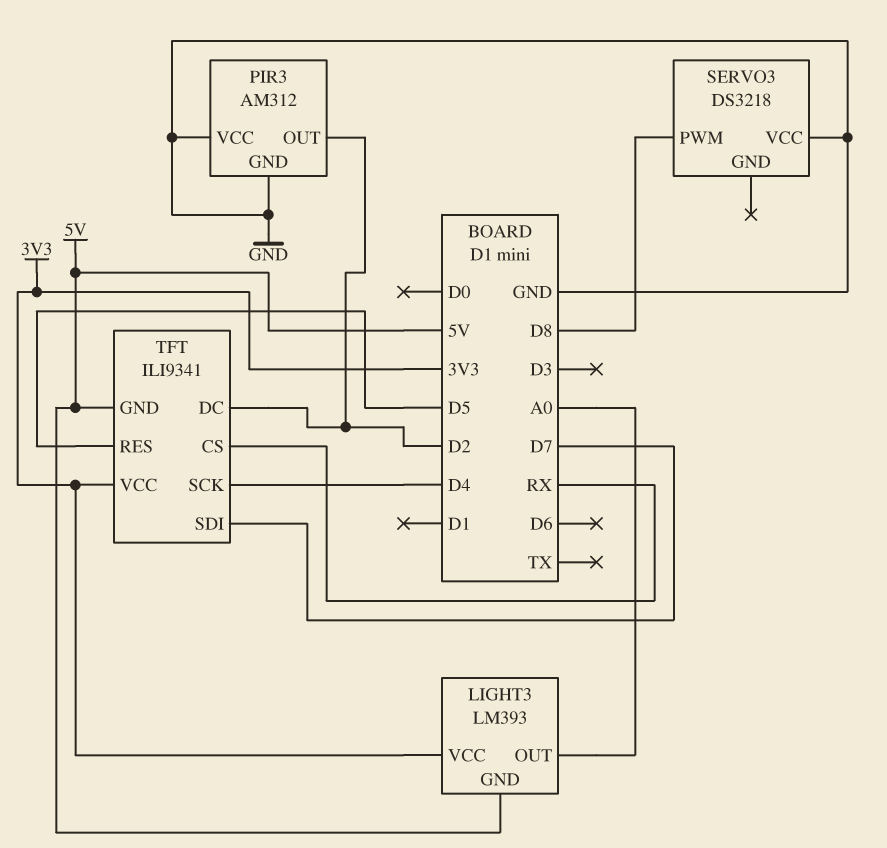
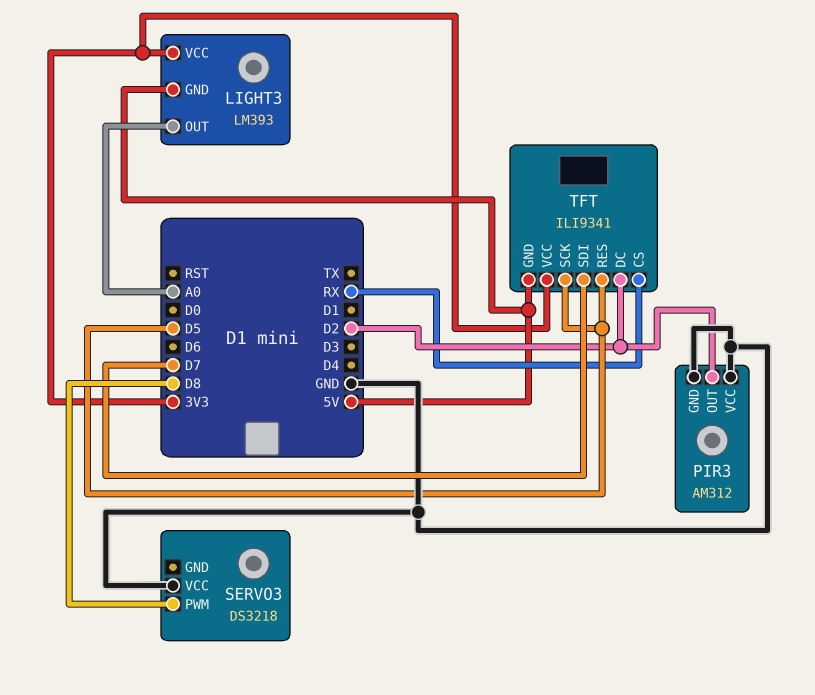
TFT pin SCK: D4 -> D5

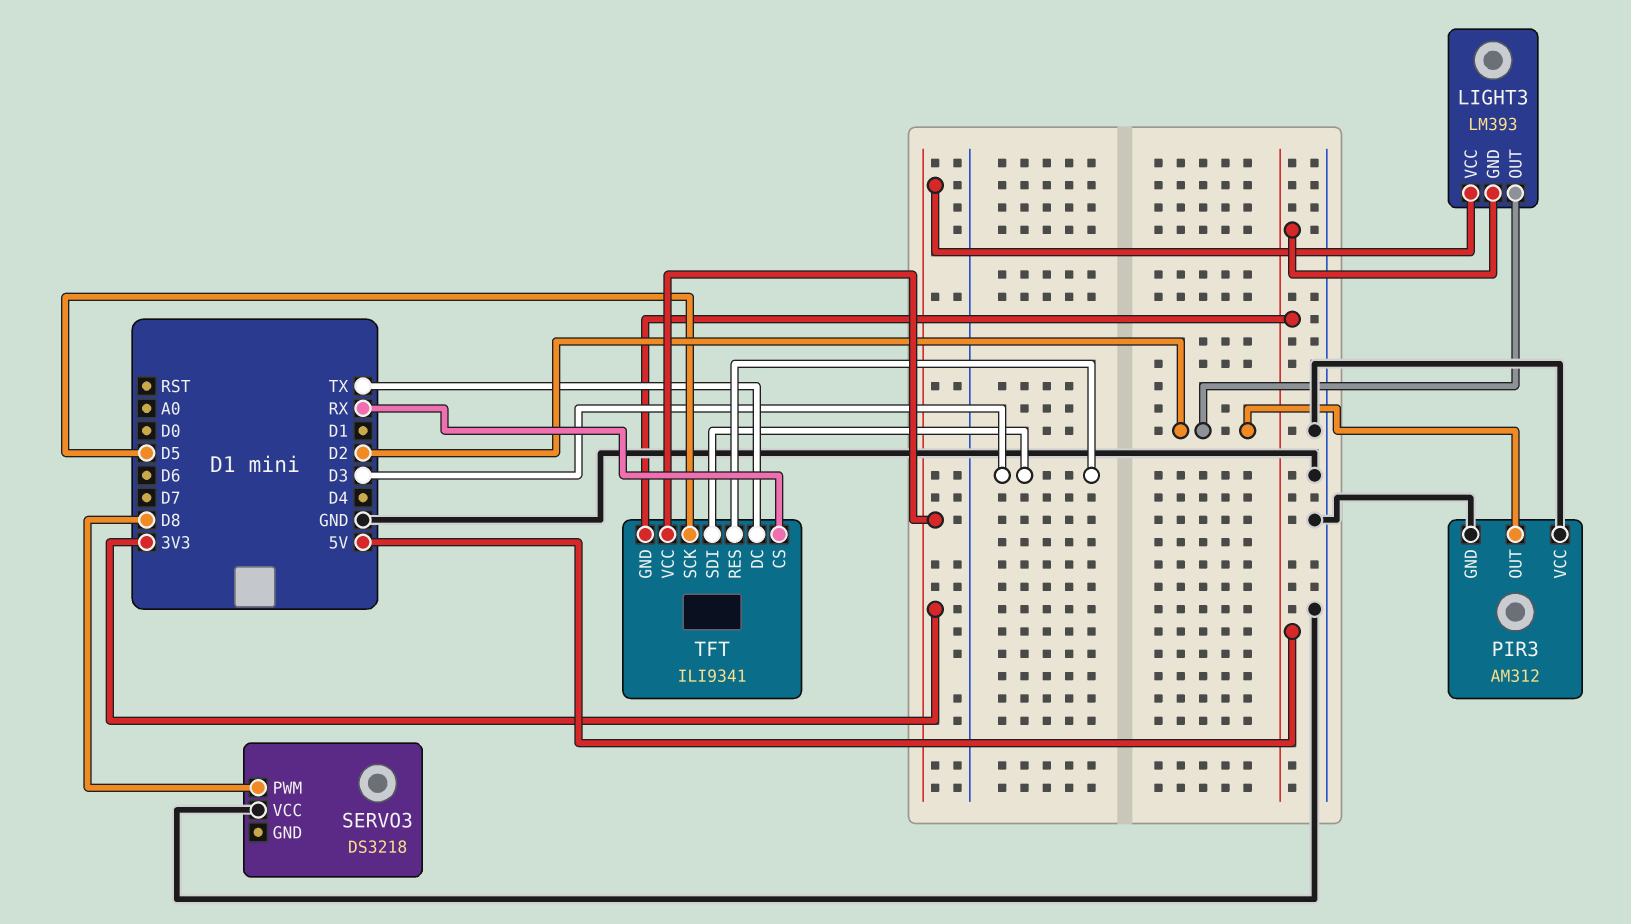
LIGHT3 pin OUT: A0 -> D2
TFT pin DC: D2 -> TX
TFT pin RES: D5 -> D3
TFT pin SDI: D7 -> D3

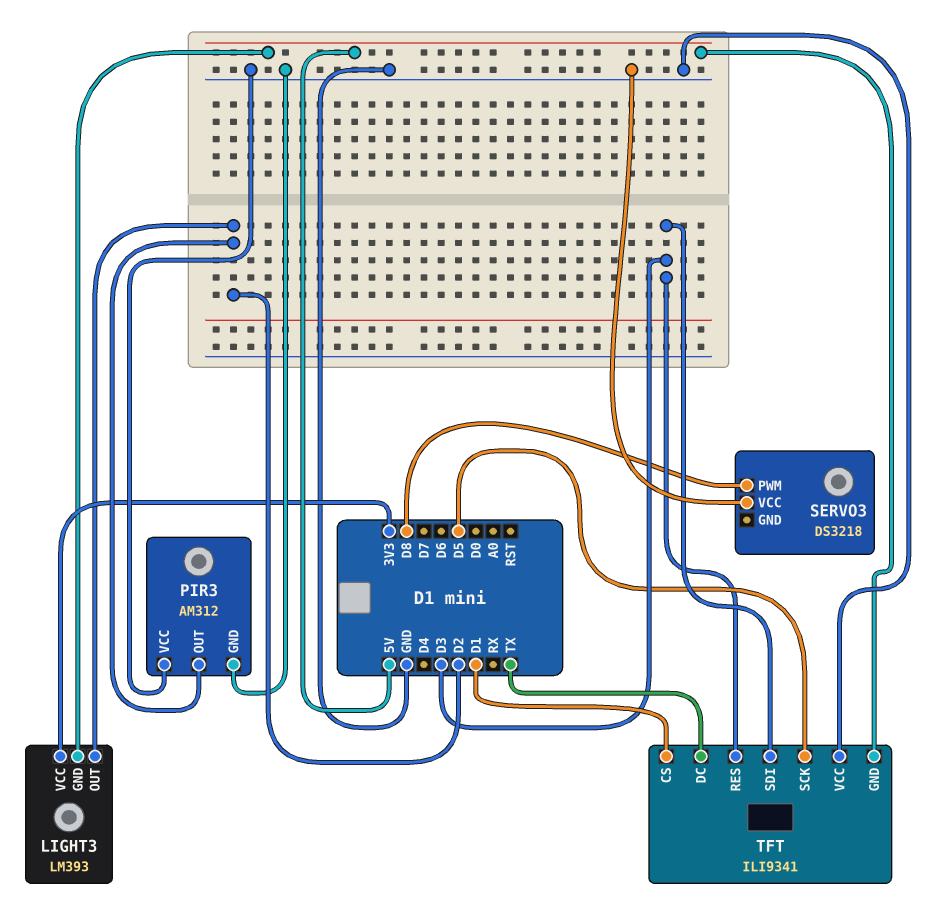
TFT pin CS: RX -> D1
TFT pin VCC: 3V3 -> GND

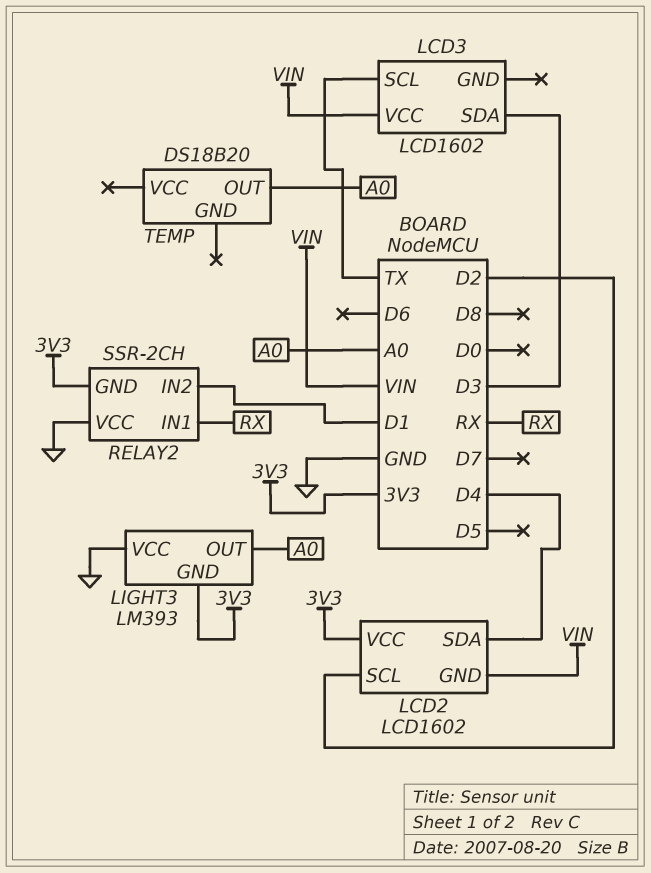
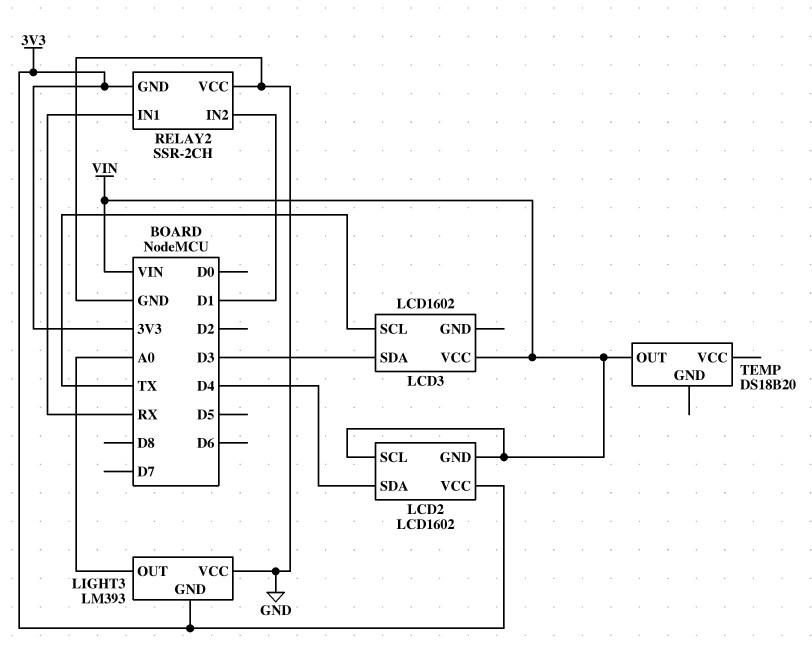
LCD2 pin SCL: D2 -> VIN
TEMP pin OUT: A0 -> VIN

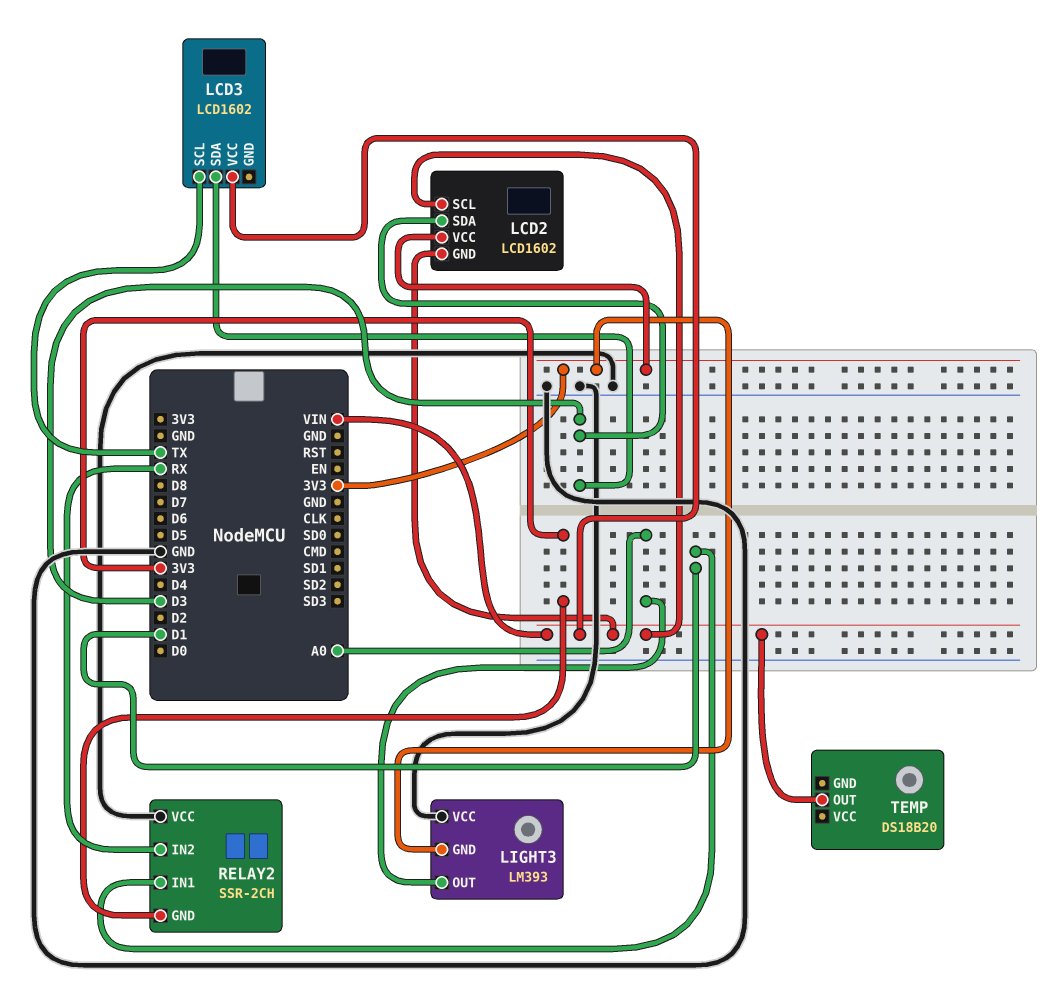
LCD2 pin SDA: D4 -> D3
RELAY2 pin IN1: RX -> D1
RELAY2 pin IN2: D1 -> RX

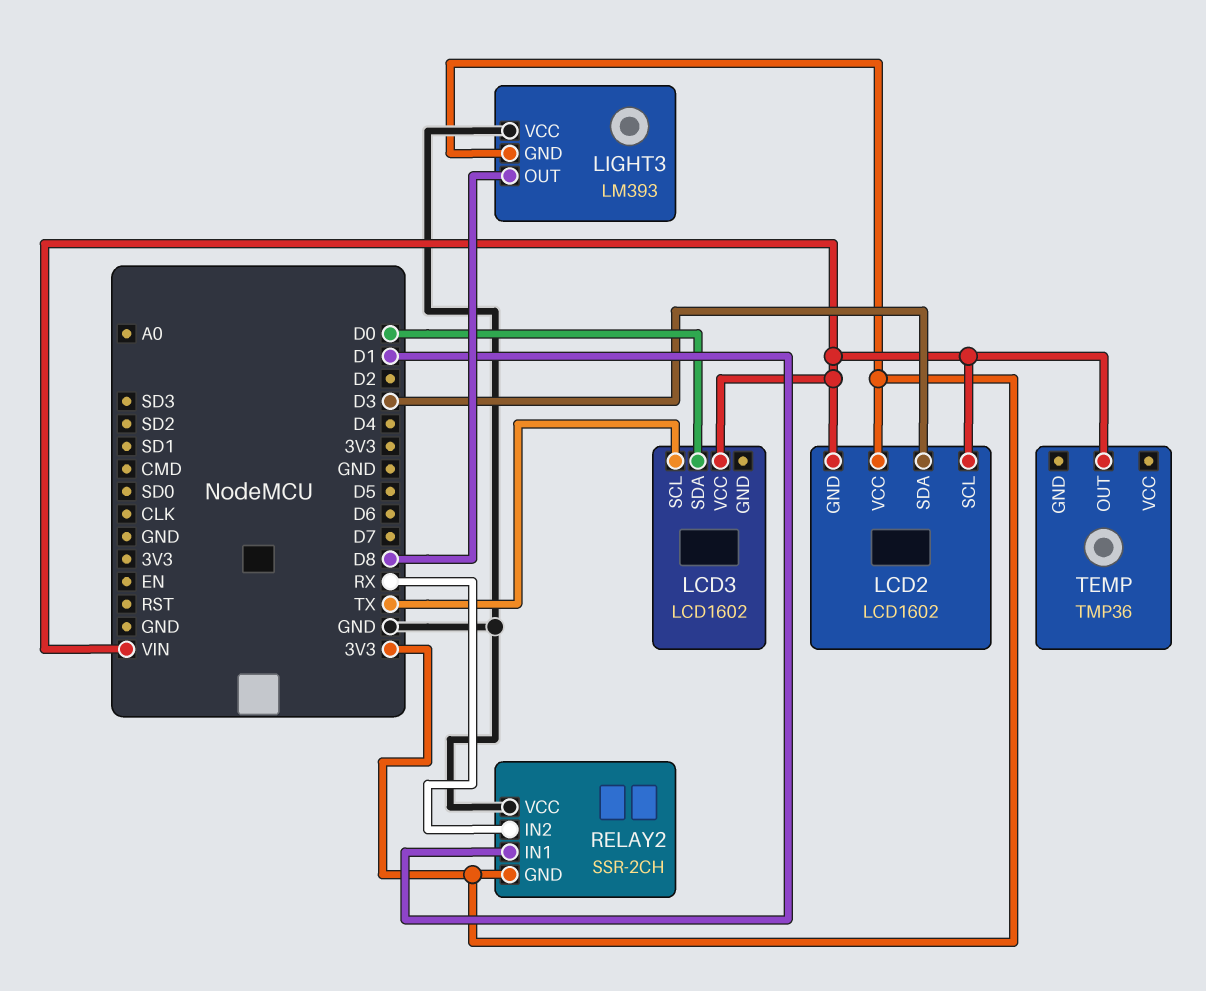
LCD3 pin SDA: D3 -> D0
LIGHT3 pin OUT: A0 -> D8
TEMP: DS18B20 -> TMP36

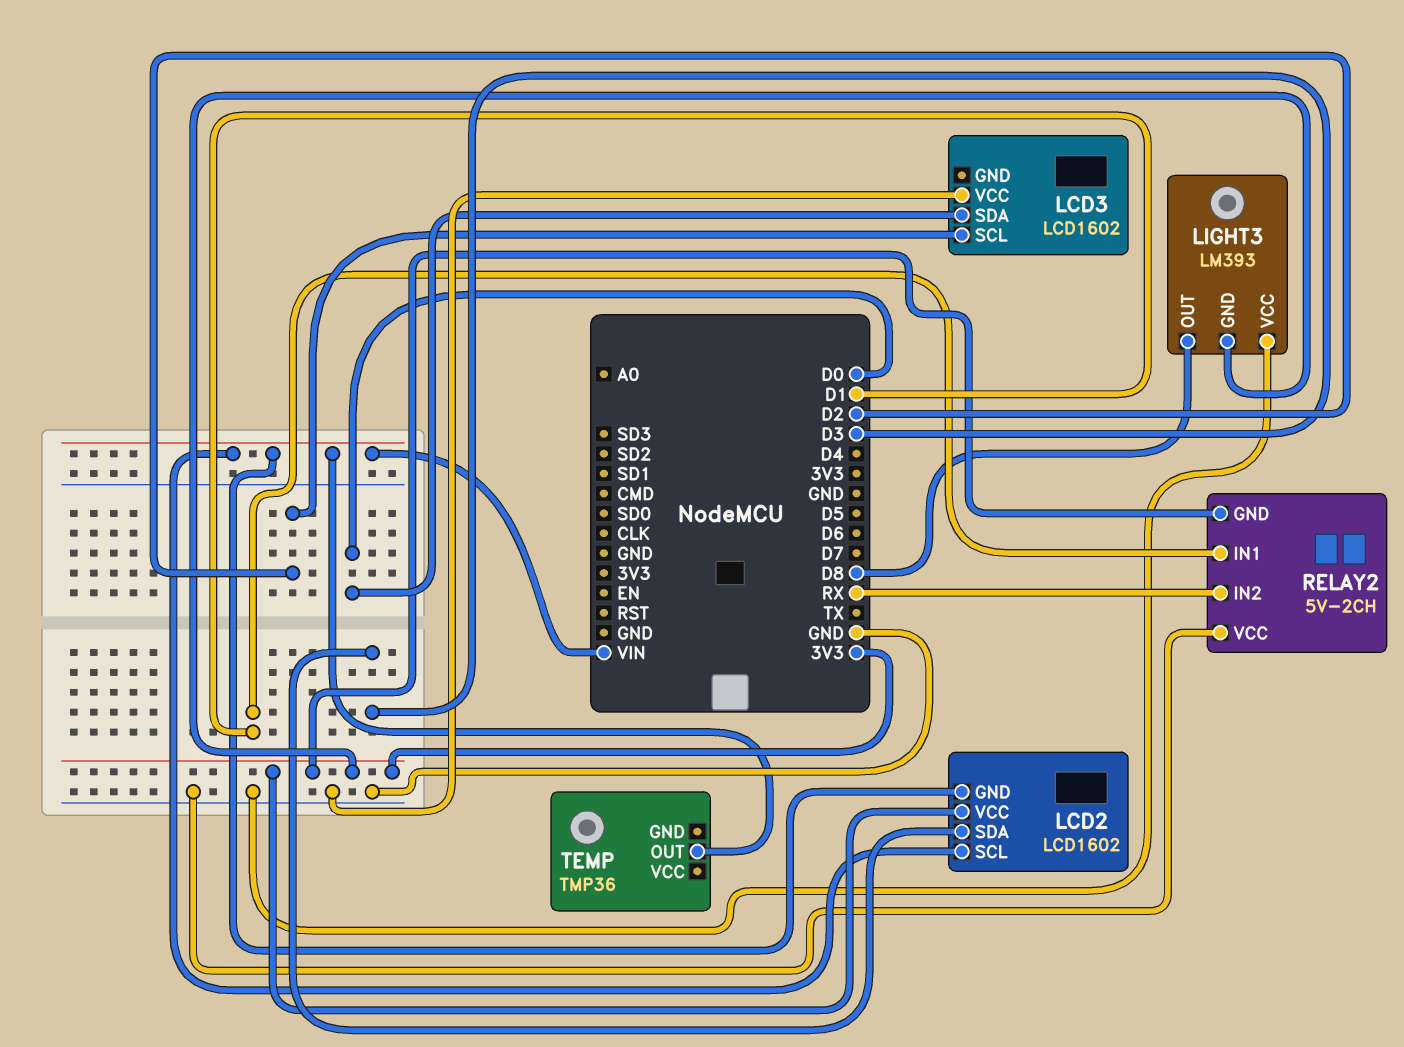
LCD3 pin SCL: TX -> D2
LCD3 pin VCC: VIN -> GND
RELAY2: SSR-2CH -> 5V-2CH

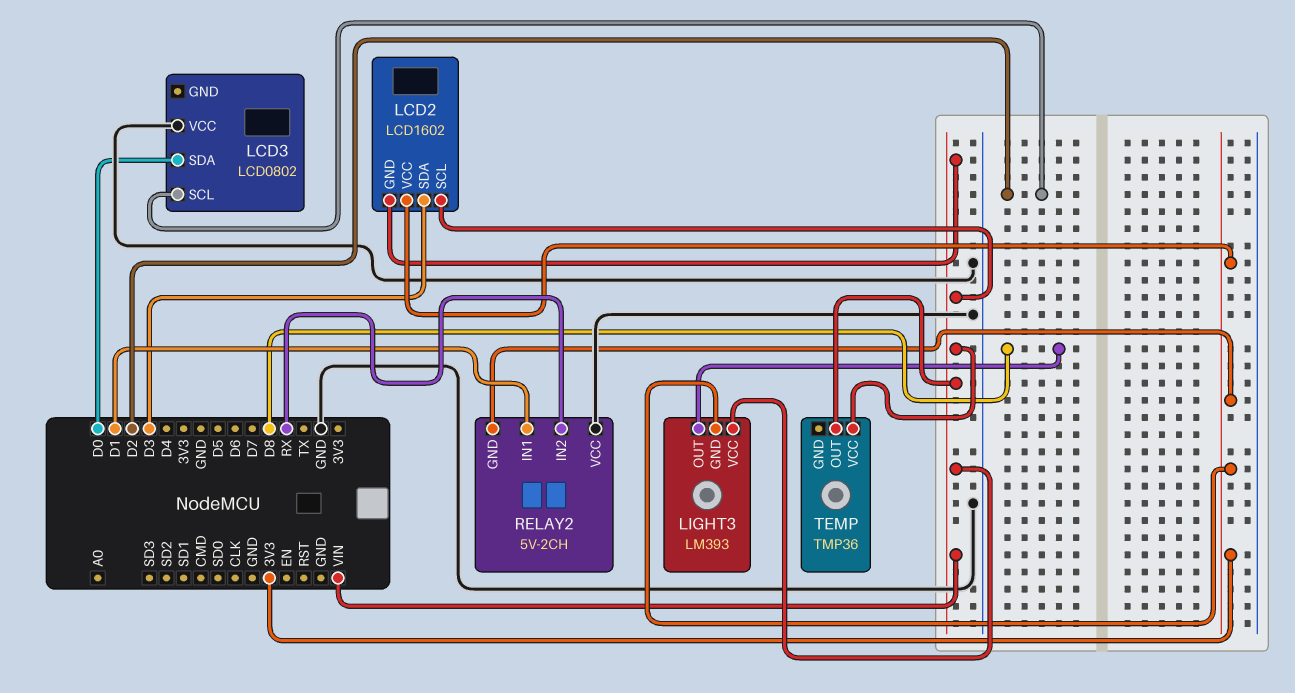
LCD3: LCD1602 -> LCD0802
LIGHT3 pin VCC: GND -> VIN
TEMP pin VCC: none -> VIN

*****

• The problem:
Could the data above be copied out exactly, with no pictures kept?

• Solved problem:
TFT pin SCK: D4 -> D5

LIGHT3 pin OUT: A0 -> D2
TFT pin DC: D2 -> TX
TFT pin RES: D5 -> D3
TFT pin SDI: D7 -> D3

TFT pin CS: RX -> D1
TFT pin VCC: 3V3 -> GND

LCD2 pin SCL: D2 -> VIN
TEMP pin OUT: A0 -> VIN

LCD2 pin SDA: D4 -> D3
RELAY2 pin IN1: RX -> D1
RELAY2 pin IN2: D1 -> RX

LCD3 pin SDA: D3 -> D0
LIGHT3 pin OUT: A0 -> D8
TEMP: DS18B20 -> TMP36

LCD3 pin SCL: TX -> D2
LCD3 pin VCC: VIN -> GND
RELAY2: SSR-2CH -> 5V-2CH

LCD3: LCD1602 -> LCD0802
LIGHT3 pin VCC: GND -> VIN
TEMP pin VCC: none -> VIN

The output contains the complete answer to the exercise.